[MATERIAL PROVIDED Boundary: Start]

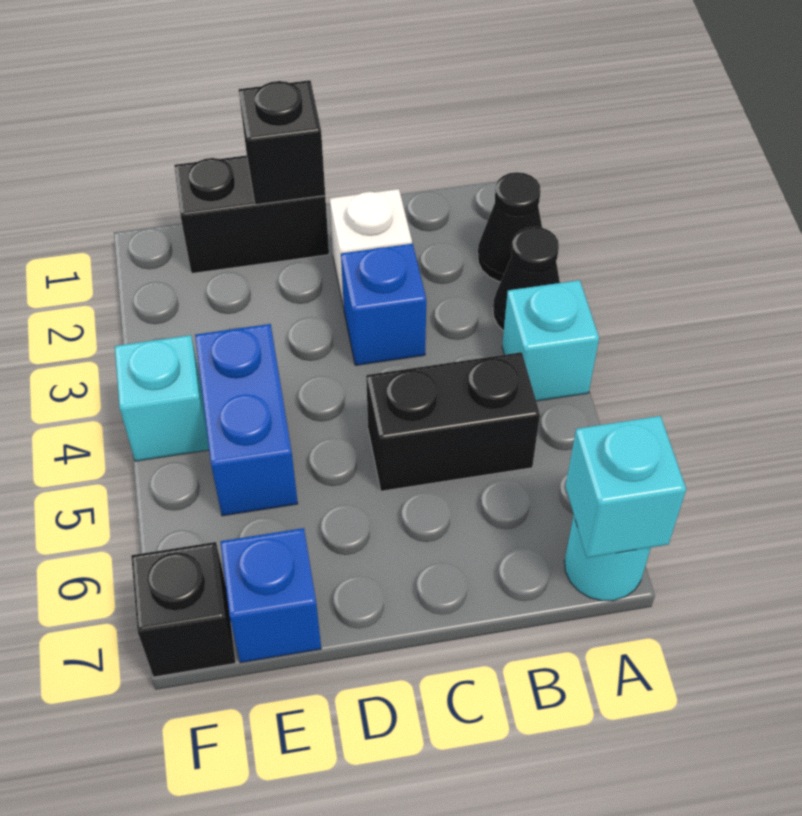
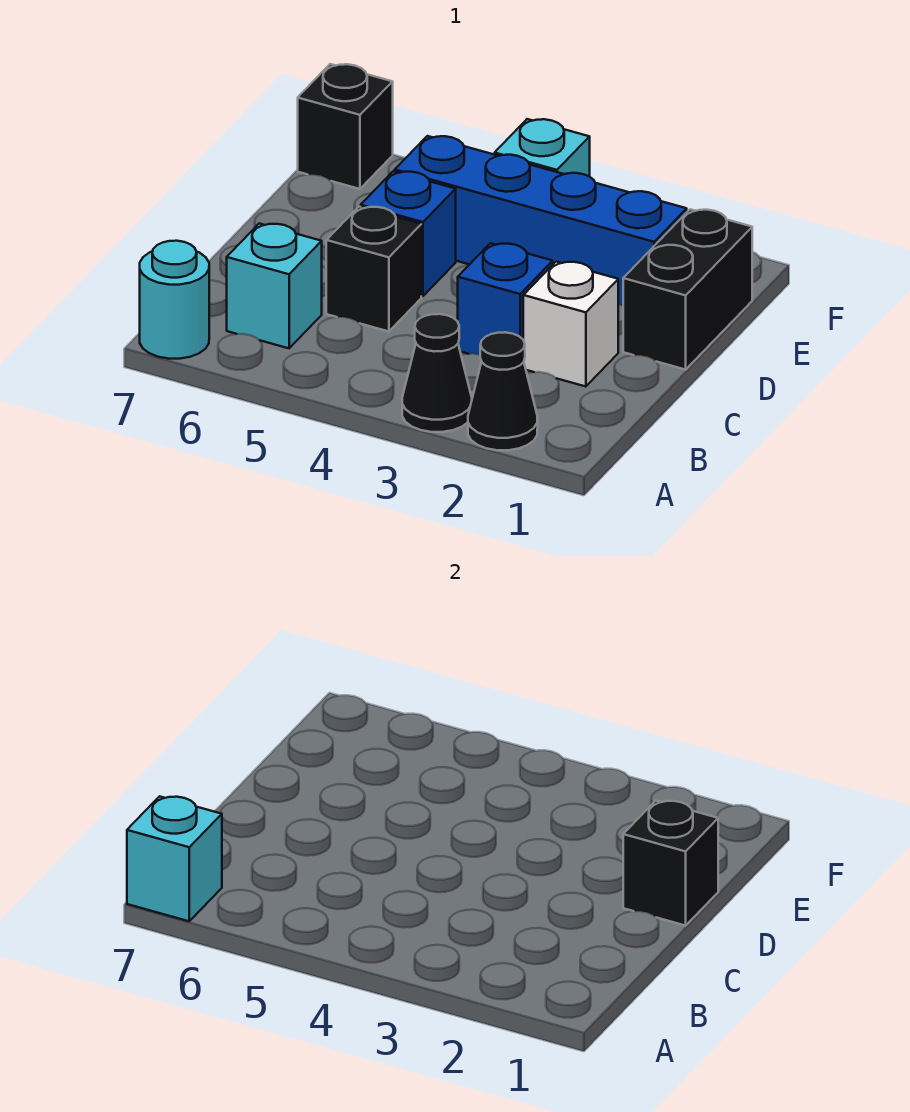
cyan brick A4 level 1 -> cyan brick B6 level 1
black brick B5:C5 level 1 -> black brick C5 level 1
blue brick E4:E5 level 1 -> blue brick E2:E5 level 1
blue brick E7 level 1 -> blue brick D5 level 1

[MATERIAL PROVIDED Boundary: End]

Which of the lines above include the word "blue"? Copy each of them.

ANSWER BOX:
blue brick E4:E5 level 1 -> blue brick E2:E5 level 1
blue brick E7 level 1 -> blue brick D5 level 1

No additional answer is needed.